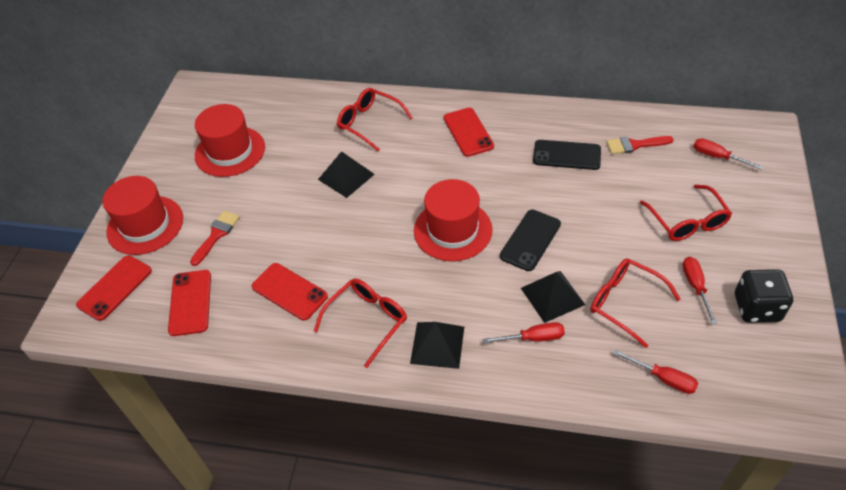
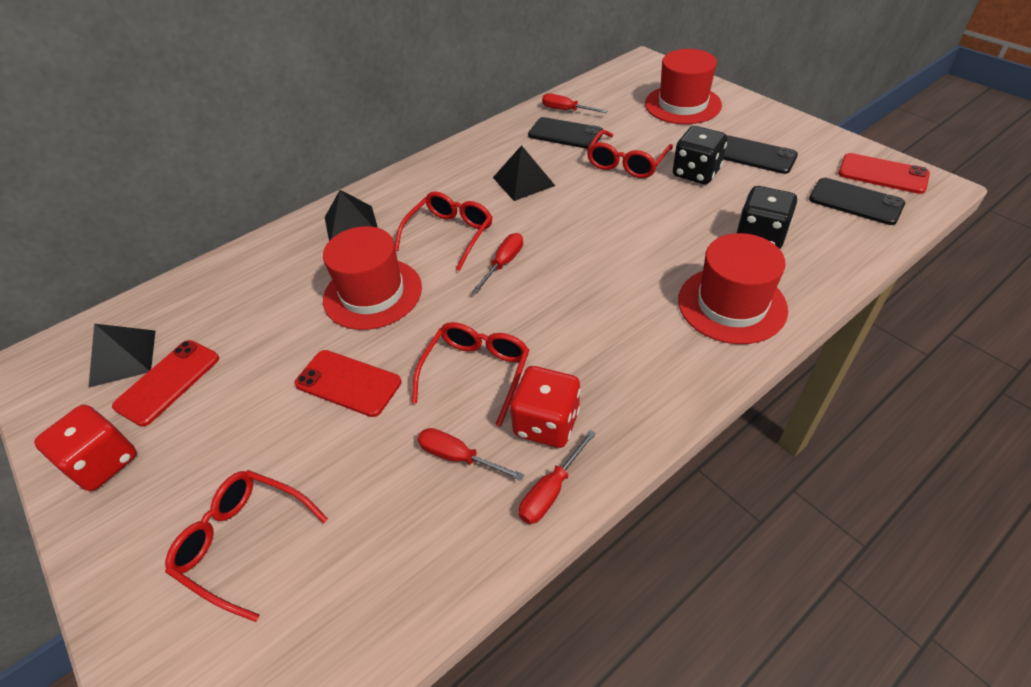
black dice: 1 -> 2
black phone: 2 -> 3
red brush: 2 -> 0
red dice: 0 -> 2
red phone: 4 -> 3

══════

» **PROBLEM TO SOLVE**:
Each line above should be returned exactly as written, apart from any pictures.

» **EXERCISE OUTPUT**:
black dice: 1 -> 2
black phone: 2 -> 3
red brush: 2 -> 0
red dice: 0 -> 2
red phone: 4 -> 3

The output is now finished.